◆ **YOUR TASK**: Print, please, the line that contains "Outline anything matching" and each line after it to the end of the entries, unchanged and with nothing else.

◆ **STORED RECORDS**:
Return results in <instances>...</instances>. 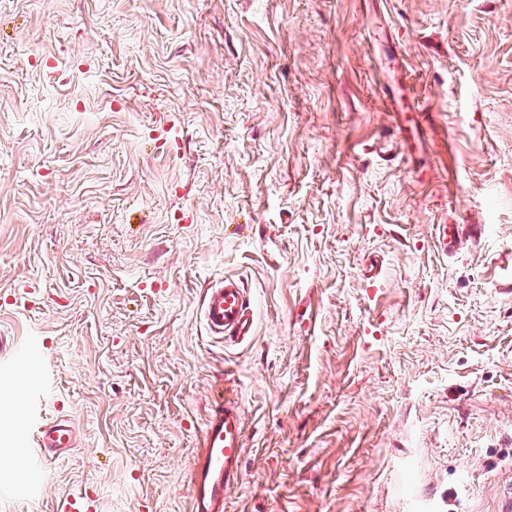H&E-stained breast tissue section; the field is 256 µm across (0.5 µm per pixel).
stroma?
I'll use <instances>...</instances> for the list:
<instances>
[{"label":"stroma","mask_w":512,"mask_h":512,"mask_svg":"<svg viewBox=\"0 0 512 512\" xmlns=\"http://www.w3.org/2000/svg\"><path fill=\"white\" fill-rule=\"evenodd\" d=\"M227 276L243 343L200 320ZM0 336V512H190L218 387L224 512H497L512 0H0ZM57 416L67 455L18 447ZM390 104L392 112L395 113L396 128L395 134L397 138H401L404 141L407 140L406 136L409 131L414 127V133L416 134L420 124V114L417 113L412 107H410L401 96L398 99L394 97L390 98ZM404 121H403V117ZM419 116V118H418ZM470 228L477 230V226L469 224H437L434 227L435 242L445 254H450L471 234ZM201 320L211 336L242 343L255 332L254 312L238 279L225 277L204 293ZM244 435L239 407L217 391L191 476V512H224V490L241 476ZM59 512H98L97 499L84 493L71 495L62 500L58 507Z\"/></svg>","instance_id":"obj_1"}]
</instances>
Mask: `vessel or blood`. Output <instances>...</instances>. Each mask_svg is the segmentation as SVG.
<instances>
[{
	"label": "vessel or blood",
	"instance_id": "obj_1",
	"mask_svg": "<svg viewBox=\"0 0 512 512\" xmlns=\"http://www.w3.org/2000/svg\"><path fill=\"white\" fill-rule=\"evenodd\" d=\"M398 117L395 133L406 138L418 127L417 112L404 99H391ZM470 233L466 224H439L434 228L435 242L444 253L455 251ZM201 320L213 336L244 342L255 332L254 312L238 279L227 277L207 288L201 305ZM33 445L41 450L65 453L76 445V430L70 420L60 418L37 426ZM244 435L239 407L223 392H216L201 435L191 476L190 512H224V491L241 476ZM58 512H98L96 498L78 493L62 500Z\"/></svg>",
	"mask_w": 512,
	"mask_h": 512
}]
</instances>
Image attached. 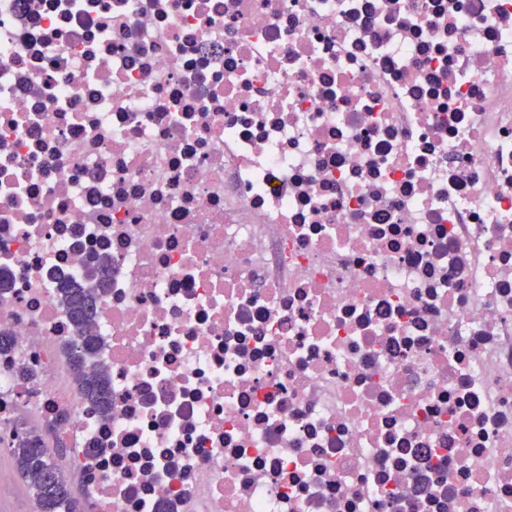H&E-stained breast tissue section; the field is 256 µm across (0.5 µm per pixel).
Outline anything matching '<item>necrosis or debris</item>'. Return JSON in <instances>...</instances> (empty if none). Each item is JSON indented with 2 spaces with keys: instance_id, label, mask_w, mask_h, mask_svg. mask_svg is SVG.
<instances>
[{
  "instance_id": "1",
  "label": "necrosis or debris",
  "mask_w": 512,
  "mask_h": 512,
  "mask_svg": "<svg viewBox=\"0 0 512 512\" xmlns=\"http://www.w3.org/2000/svg\"><path fill=\"white\" fill-rule=\"evenodd\" d=\"M1 276L82 512H512V0H0ZM98 261L96 264L95 281L84 283L70 281L60 288L64 302L68 306L74 326V336L70 347V366L74 380L81 393L98 409L102 417L108 418L112 412V394L108 379L102 373H88L86 360L93 353L95 336H93L92 321L96 296L103 290L107 282V266L110 259ZM79 349L78 353H74Z\"/></svg>"
}]
</instances>
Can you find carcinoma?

◆ **EXERCISE SOLUTION**:
Outline anything matching '<item>necrosis or debris</item>'. Return JSON in <instances>...</instances> (empty if none). Each item is JSON indented with 2 spaces with keys: instance_id, label, mask_w, mask_h, mask_svg. mask_svg is SVG.
<instances>
[{
  "instance_id": "1",
  "label": "necrosis or debris",
  "mask_w": 512,
  "mask_h": 512,
  "mask_svg": "<svg viewBox=\"0 0 512 512\" xmlns=\"http://www.w3.org/2000/svg\"><path fill=\"white\" fill-rule=\"evenodd\" d=\"M1 276L82 512H512V0H0ZM98 261L96 264L95 281L84 283L70 281L60 288L64 302L68 306L74 326V336L70 347V366L74 380L81 393L98 409L102 417L108 418L112 412V394L108 379L102 373H88L86 360L93 353L95 336H93L92 321L96 296L103 290L107 282V266L110 259ZM79 349L78 353H74Z\"/></svg>"
}]
</instances>
Can you find carcinoma?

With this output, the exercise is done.